▸ **What the exercise asks**
Please write out all the entries exactly, without the pictures.

· · · · ·

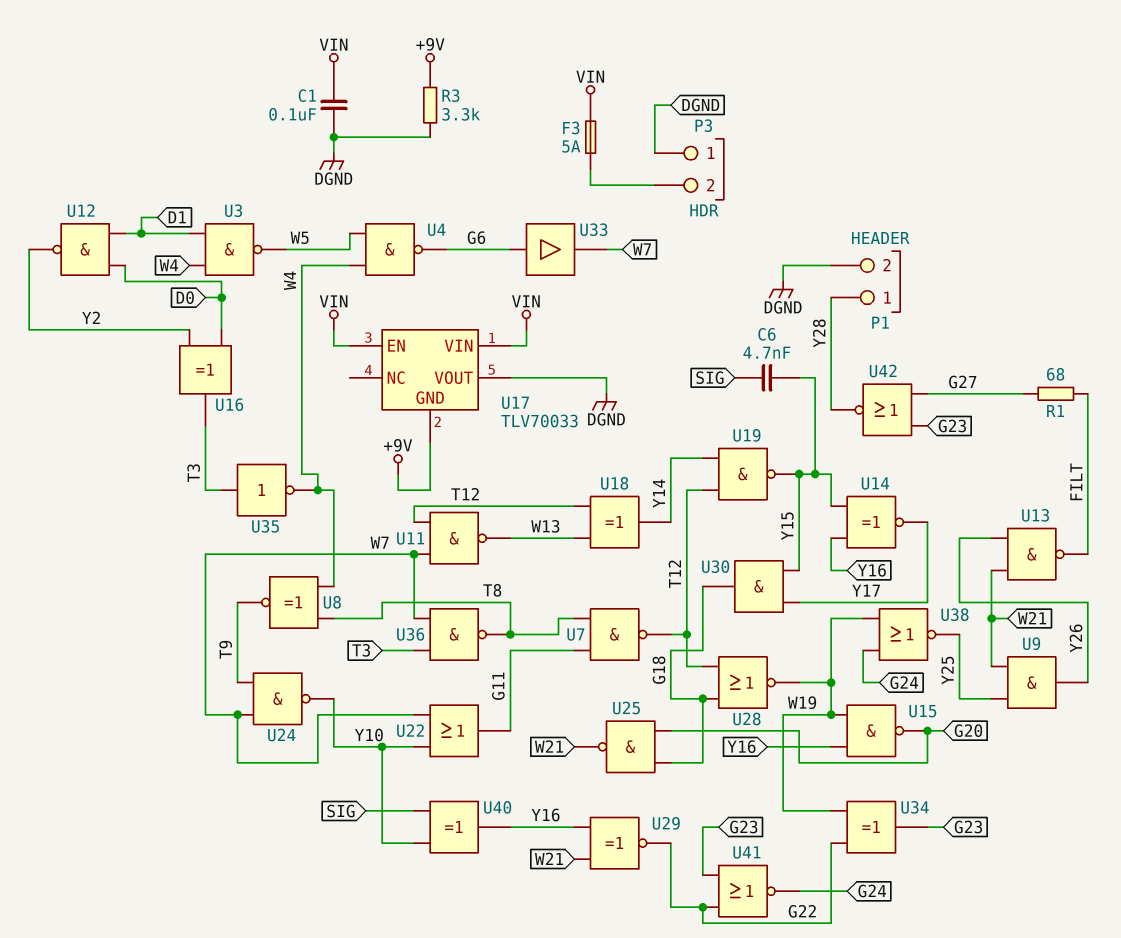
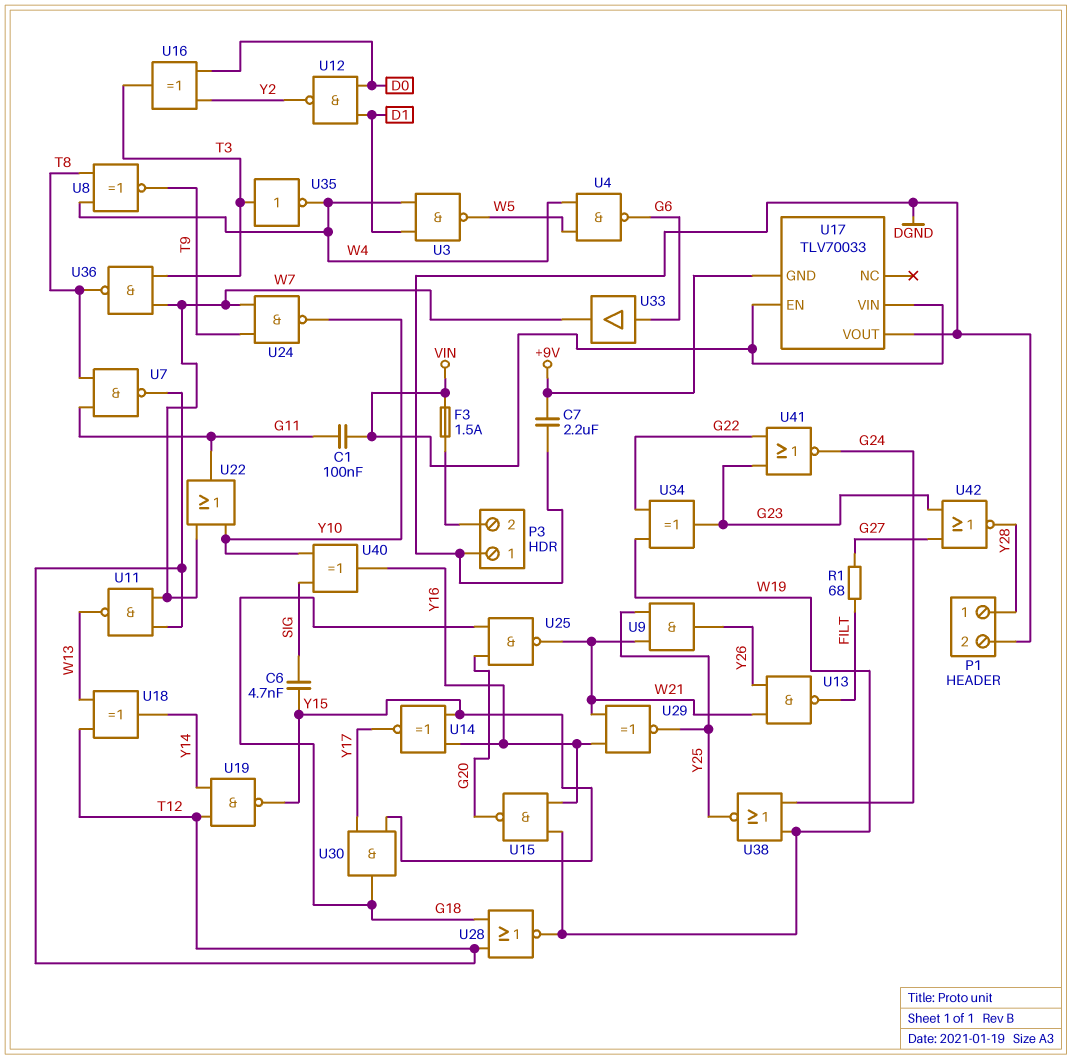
C1: 100nF (DGND, VIN) -> 100nF (G11, VIN)
C7: none -> 2.2uF (+9V, DGND)
F3: 5A (P3/2, VIN) -> 1.5A (P3/2, VIN)
R3: 3.3k (+9V, DGND) -> none
U29: XNOR (in W21, in Y16, out G22) -> XNOR (in W21, in Y16, out Y25)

· · · · ·

▸ **Response to this task**
C1: 100nF (DGND, VIN) -> 100nF (G11, VIN)
C7: none -> 2.2uF (+9V, DGND)
F3: 5A (P3/2, VIN) -> 1.5A (P3/2, VIN)
R3: 3.3k (+9V, DGND) -> none
U29: XNOR (in W21, in Y16, out G22) -> XNOR (in W21, in Y16, out Y25)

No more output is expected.